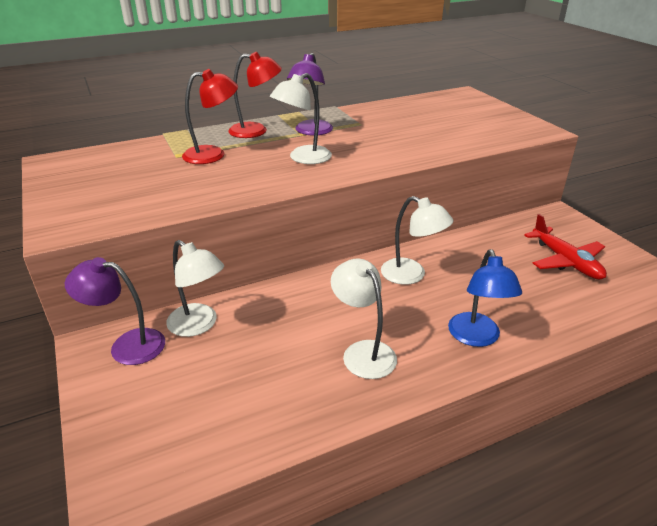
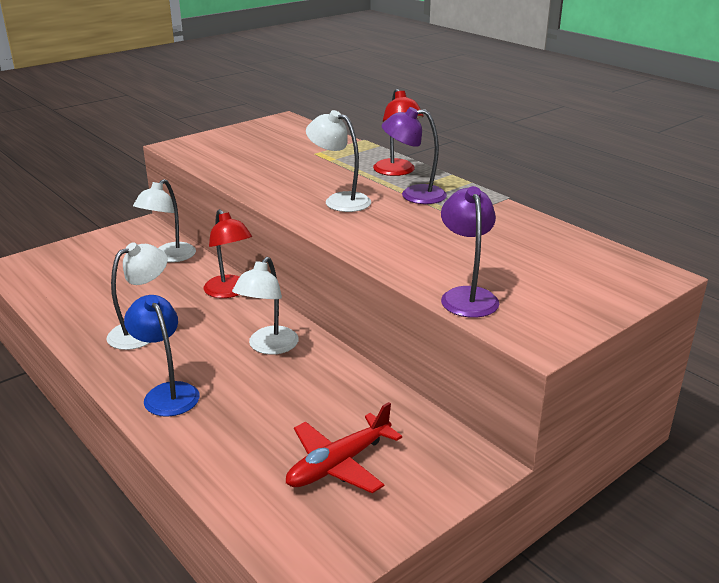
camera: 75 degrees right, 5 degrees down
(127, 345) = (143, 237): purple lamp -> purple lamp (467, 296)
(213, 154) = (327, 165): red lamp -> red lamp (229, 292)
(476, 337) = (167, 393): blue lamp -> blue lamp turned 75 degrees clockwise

==

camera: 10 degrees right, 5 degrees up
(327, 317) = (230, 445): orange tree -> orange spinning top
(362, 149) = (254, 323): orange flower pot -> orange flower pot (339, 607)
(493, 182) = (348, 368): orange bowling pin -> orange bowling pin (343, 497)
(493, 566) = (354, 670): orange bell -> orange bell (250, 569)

**What you will do**: Copy range, inclusive: the line holding "camera: 75 degrees right, 5 degrees down" to the line holding "(476, 337) = (167, 393): blue". Reproduce exactly those lines of the records above and no others.

**Output below**:
camera: 75 degrees right, 5 degrees down
(127, 345) = (143, 237): purple lamp -> purple lamp (467, 296)
(213, 154) = (327, 165): red lamp -> red lamp (229, 292)
(476, 337) = (167, 393): blue lamp -> blue lamp turned 75 degrees clockwise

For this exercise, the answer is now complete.